BEGIN

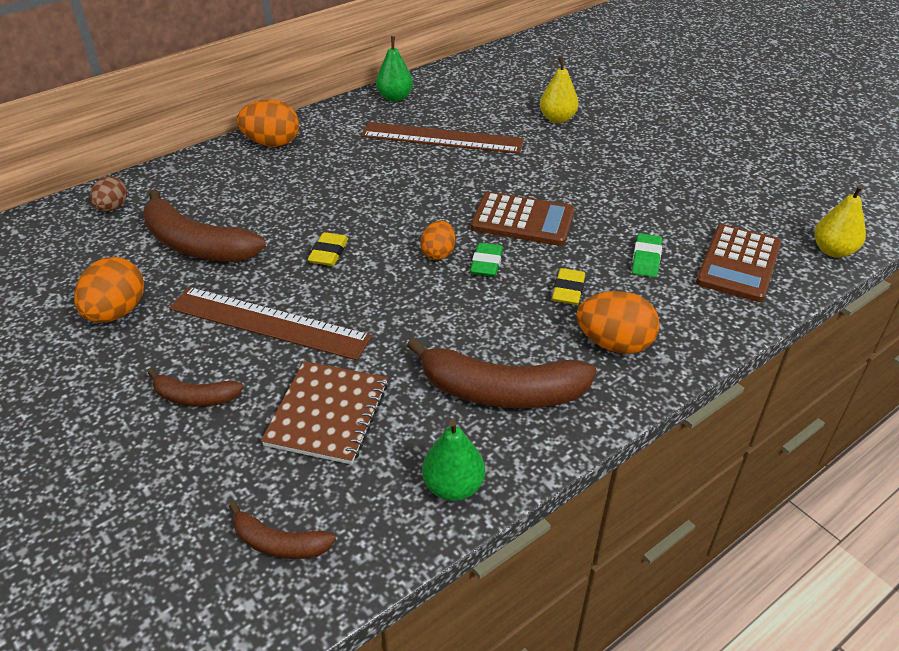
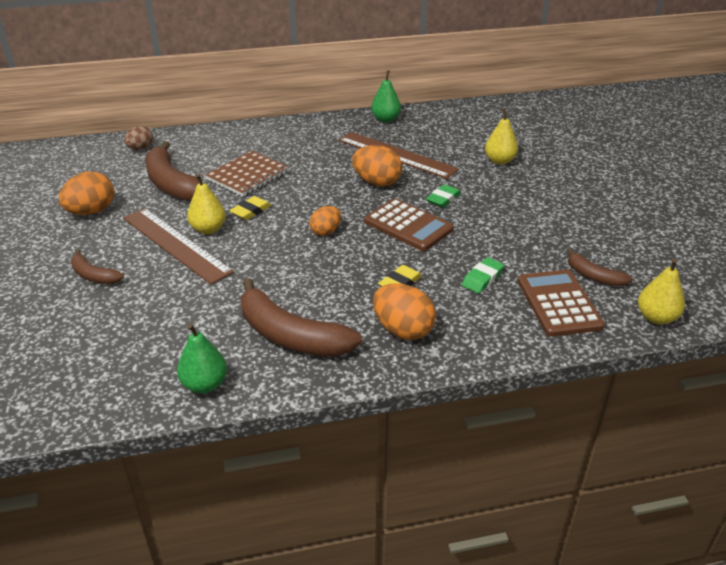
camera: 25 degrees right, 5 degrees down
brown banana [229,502,336,559] -> brown banana moved to [567,248,632,286]
orange egg [237,99,299,147] -> orange egg moved to [352,145,402,187]
brown notebook [261,361,388,465] -> brown notebook moved to [205,151,290,197]
green eraser [470,243,503,277] -> green eraser moved to [426,184,461,208]
brown calculator [696,224,781,302] -> brown calculator turned 120 degrees clockwise [518,270,605,337]
none -> yellow pear [187,174,226,234]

END

* What to work on
Tell me how many lines in the entries contain the string "moved", and give nothing besides that number.

* Result of the exercise
4